Search the records below for the word "DIGITS". Pull out each line that has it.

Detected change data

**********

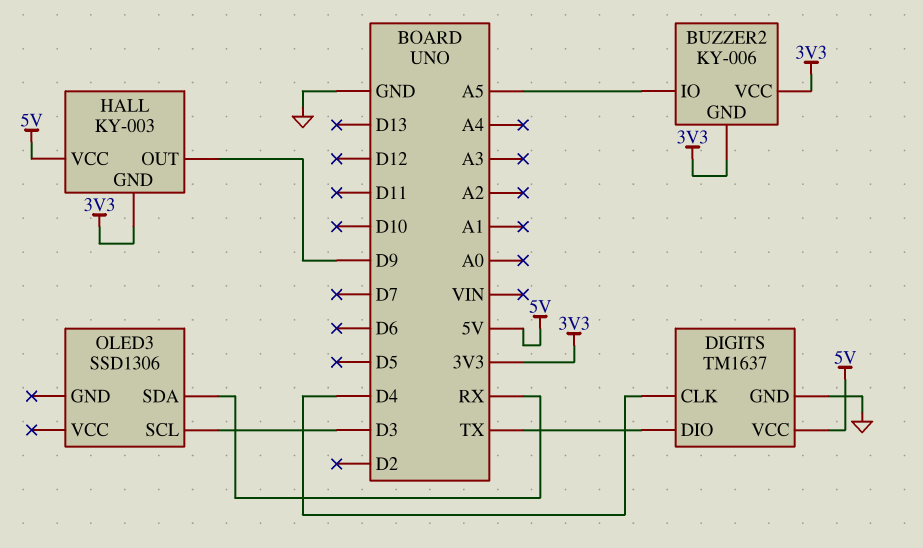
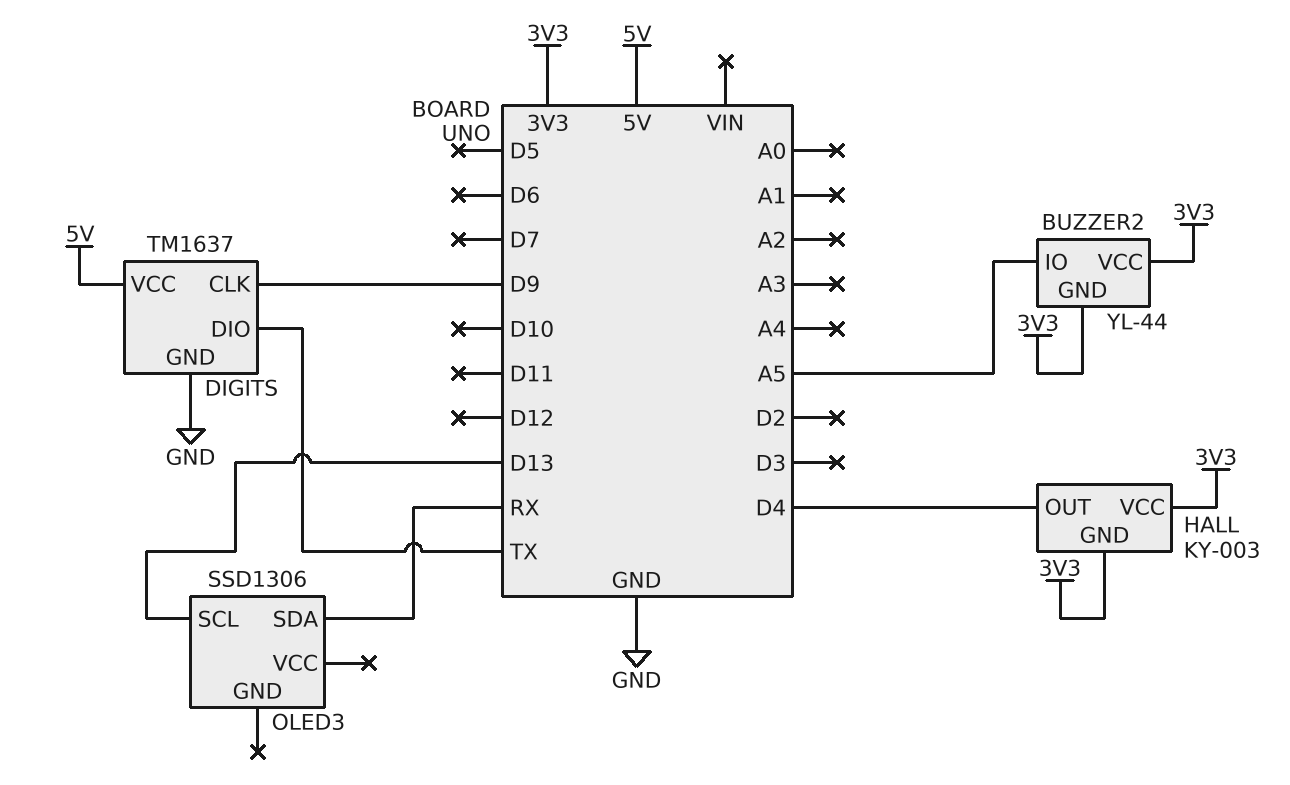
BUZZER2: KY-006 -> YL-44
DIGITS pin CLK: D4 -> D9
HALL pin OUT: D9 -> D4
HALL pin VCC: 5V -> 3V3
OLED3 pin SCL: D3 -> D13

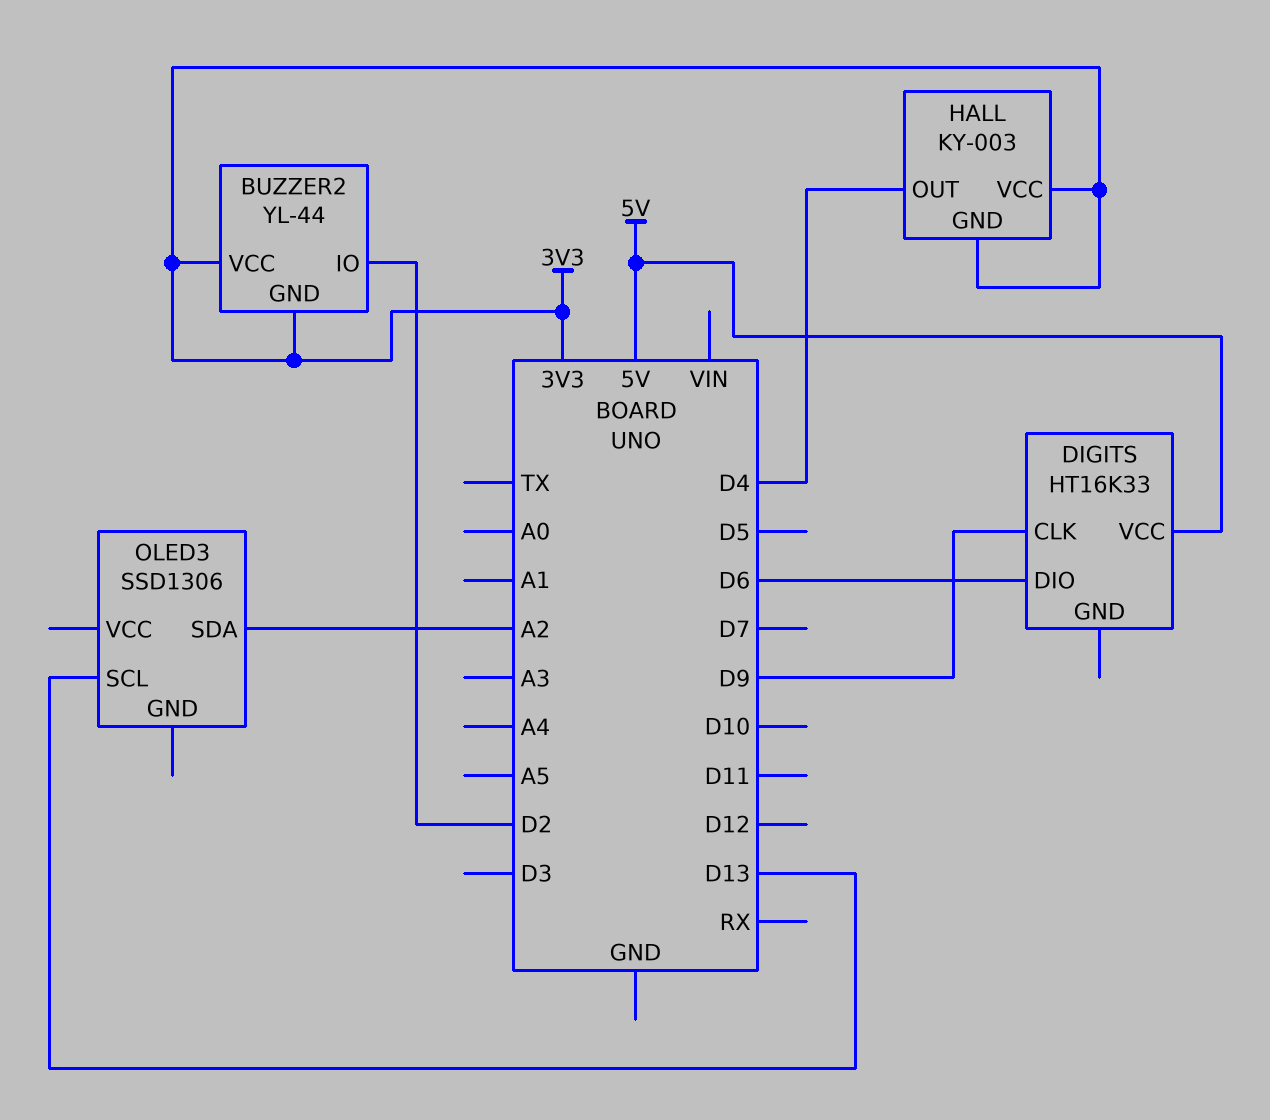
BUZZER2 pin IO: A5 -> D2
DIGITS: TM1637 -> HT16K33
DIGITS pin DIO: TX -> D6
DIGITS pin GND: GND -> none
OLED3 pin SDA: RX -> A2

**********

- [Result]
DIGITS pin CLK: D4 -> D9
DIGITS: TM1637 -> HT16K33
DIGITS pin DIO: TX -> D6
DIGITS pin GND: GND -> none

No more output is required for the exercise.